Content starts

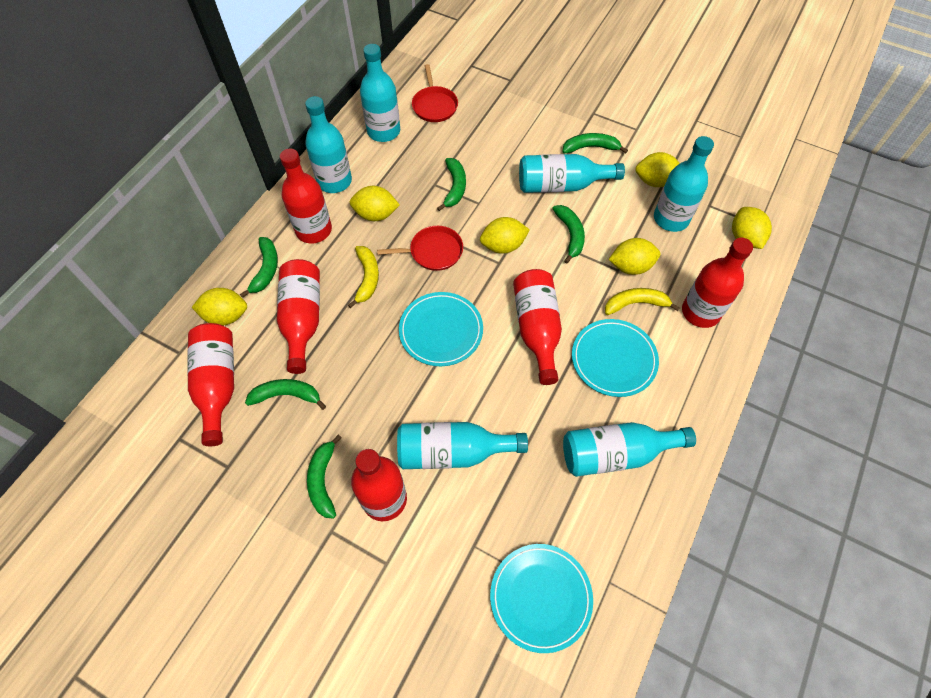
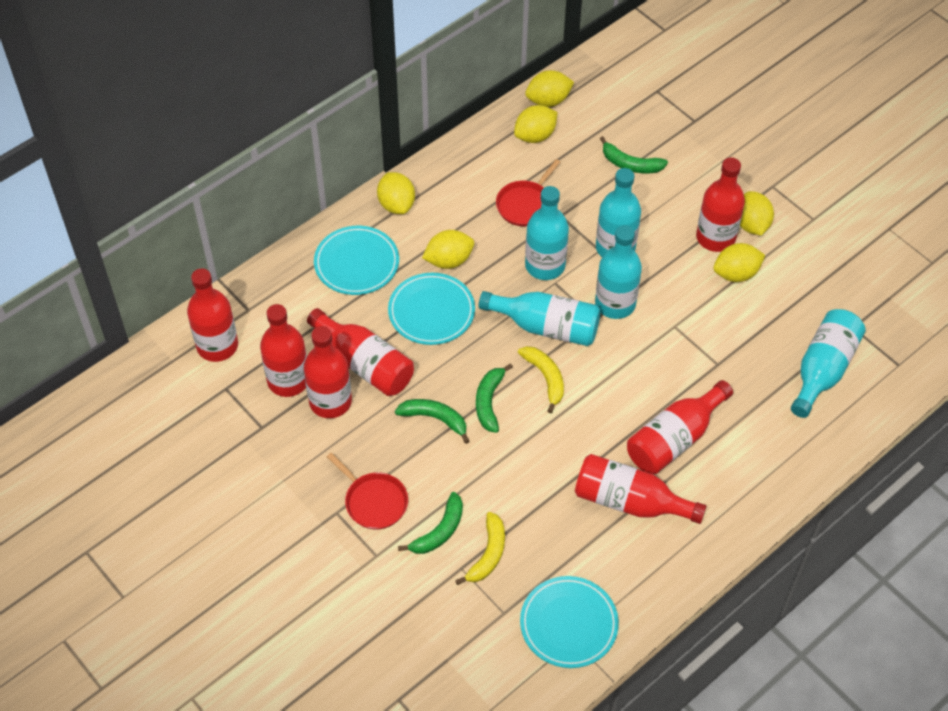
green banana: 6 -> 4
red bottle: 6 -> 7
turquoise bottle: 6 -> 5

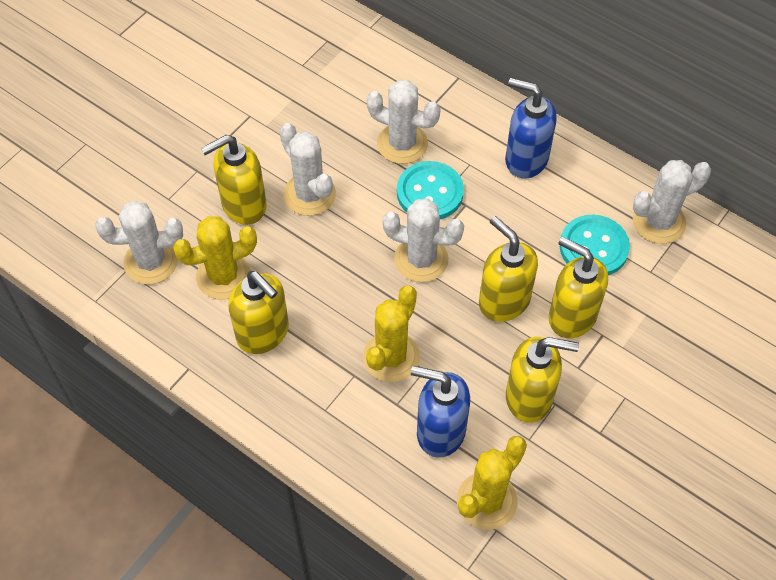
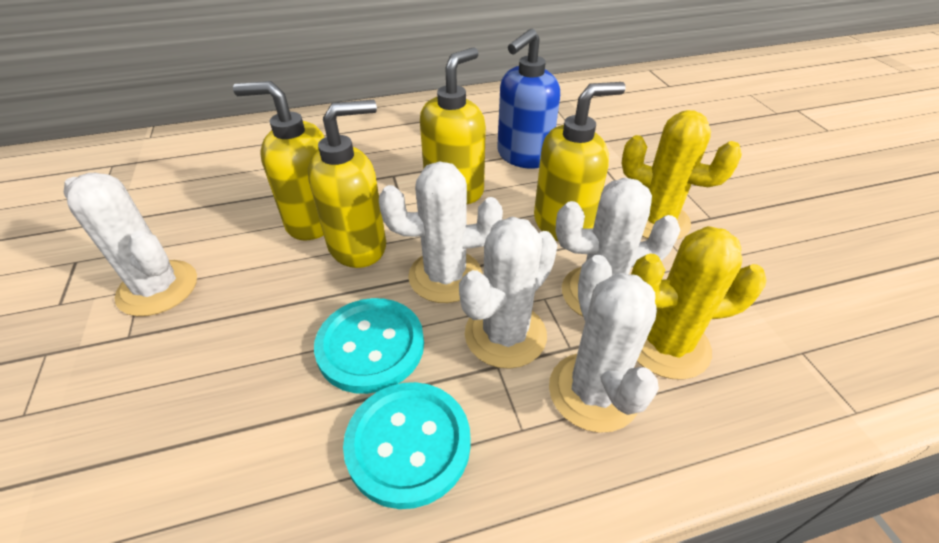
blue soap dispenser: 2 -> 1
yellow cactus: 3 -> 2
yellow soap dispenser: 5 -> 4

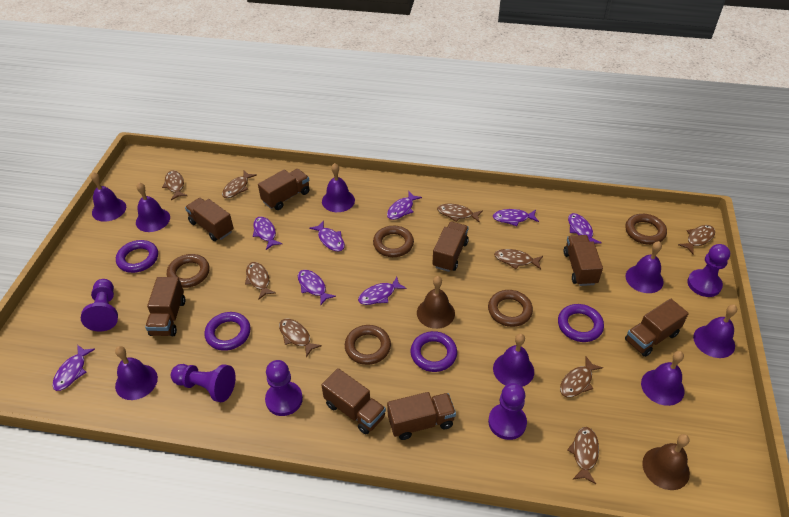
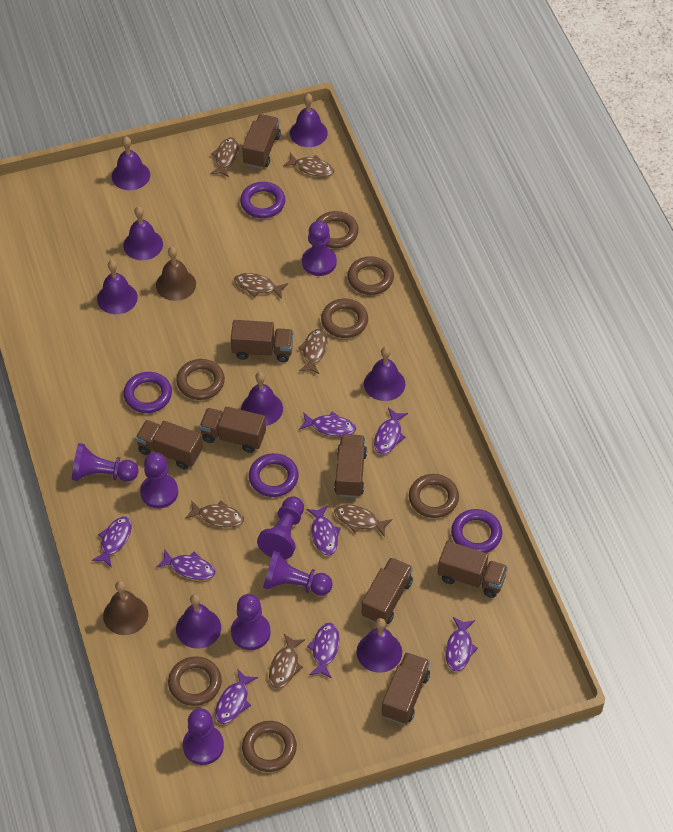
brown fish: 9 -> 7
brown ring: 5 -> 7
purple pawn: 5 -> 7

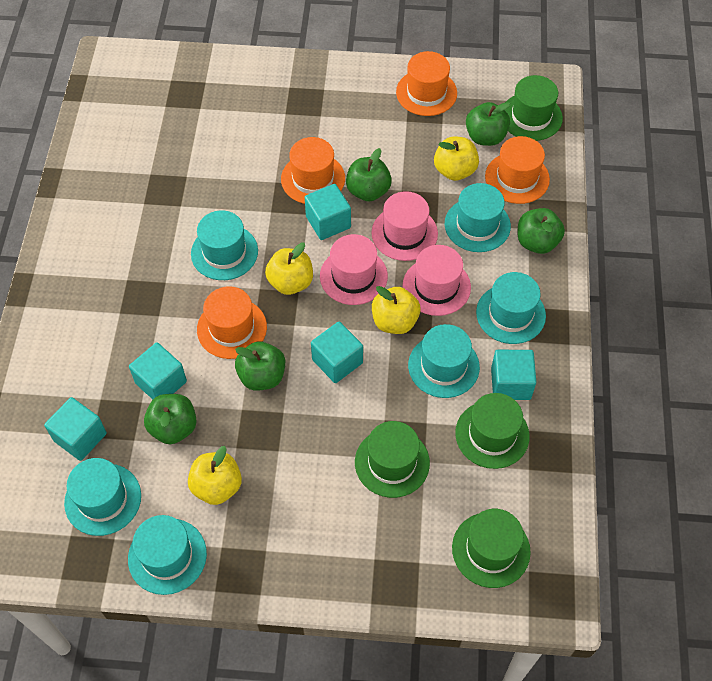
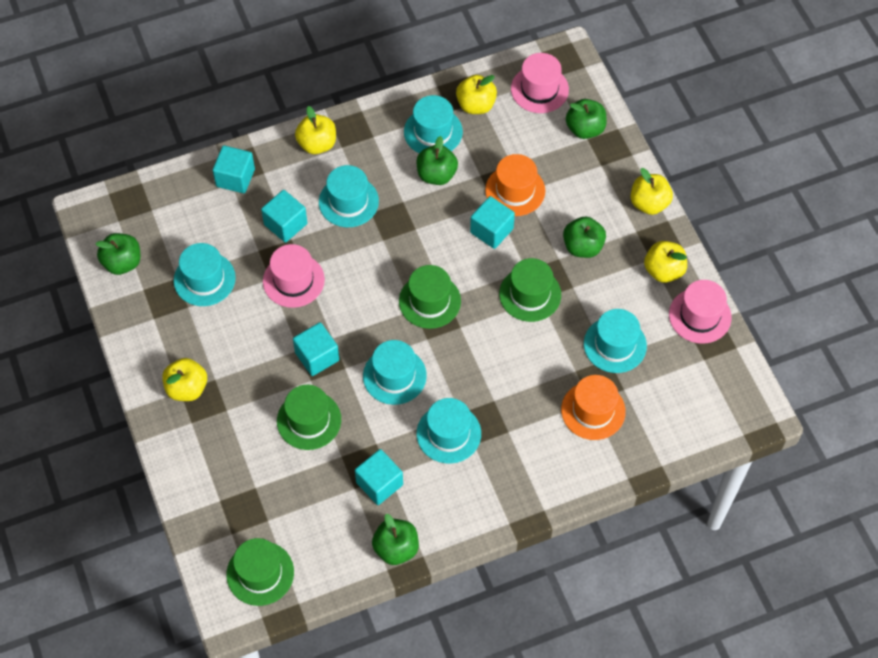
orange hat: 4 -> 2
yellow apple: 4 -> 5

Content ends

[What you are asked to do]
Show a copy of each line from the records above in which the string "dispenser" occurs.

[Exercise output]
blue soap dispenser: 2 -> 1
yellow soap dispenser: 5 -> 4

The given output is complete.